■ About this exercise: What lines in the records below contain the string "right"? Copy every one.

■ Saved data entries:
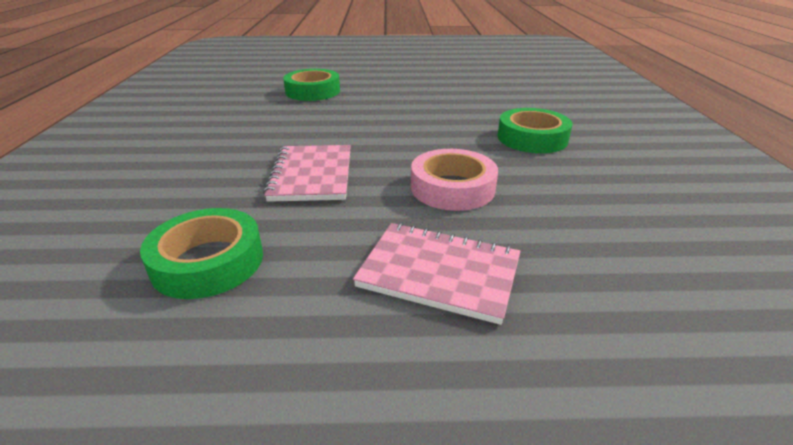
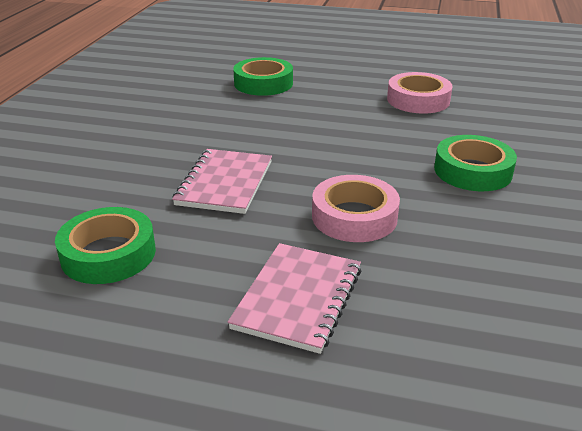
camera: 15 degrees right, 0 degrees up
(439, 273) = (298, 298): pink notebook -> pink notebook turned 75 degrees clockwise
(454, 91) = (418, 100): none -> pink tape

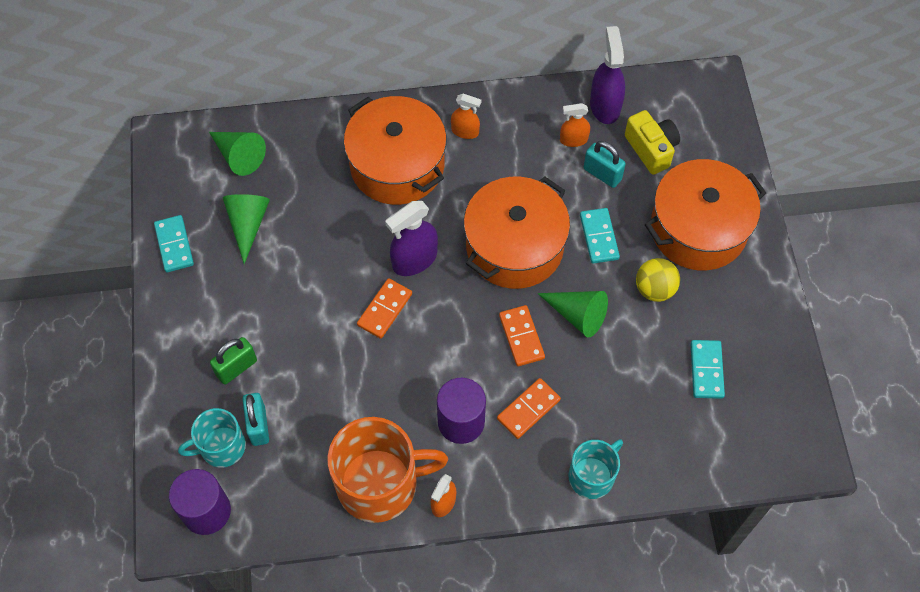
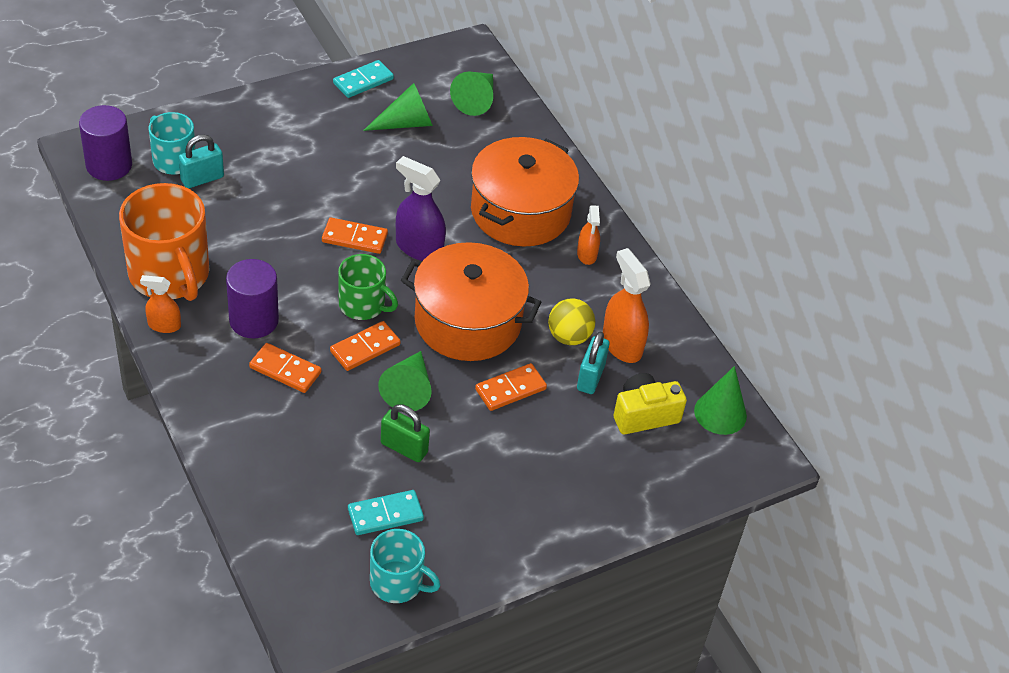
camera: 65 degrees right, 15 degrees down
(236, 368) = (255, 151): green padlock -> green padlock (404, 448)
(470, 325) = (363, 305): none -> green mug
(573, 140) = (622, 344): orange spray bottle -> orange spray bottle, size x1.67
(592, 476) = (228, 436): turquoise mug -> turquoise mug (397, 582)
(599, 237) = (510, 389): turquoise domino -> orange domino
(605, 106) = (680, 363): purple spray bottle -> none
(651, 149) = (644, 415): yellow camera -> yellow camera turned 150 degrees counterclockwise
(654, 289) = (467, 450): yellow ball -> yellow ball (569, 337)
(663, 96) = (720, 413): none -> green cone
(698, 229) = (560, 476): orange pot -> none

--

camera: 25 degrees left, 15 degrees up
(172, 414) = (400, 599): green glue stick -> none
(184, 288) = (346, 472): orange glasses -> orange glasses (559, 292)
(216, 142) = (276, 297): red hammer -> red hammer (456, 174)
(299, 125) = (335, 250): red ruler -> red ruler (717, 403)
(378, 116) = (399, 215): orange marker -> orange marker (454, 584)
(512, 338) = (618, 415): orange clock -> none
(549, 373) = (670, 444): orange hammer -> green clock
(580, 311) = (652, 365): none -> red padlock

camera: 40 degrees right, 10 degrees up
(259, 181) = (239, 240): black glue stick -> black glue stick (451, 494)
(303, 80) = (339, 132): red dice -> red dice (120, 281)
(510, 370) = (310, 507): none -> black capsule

■ Result of this exercise:
camera: 15 degrees right, 0 degrees up
camera: 65 degrees right, 15 degrees down
camera: 40 degrees right, 10 degrees up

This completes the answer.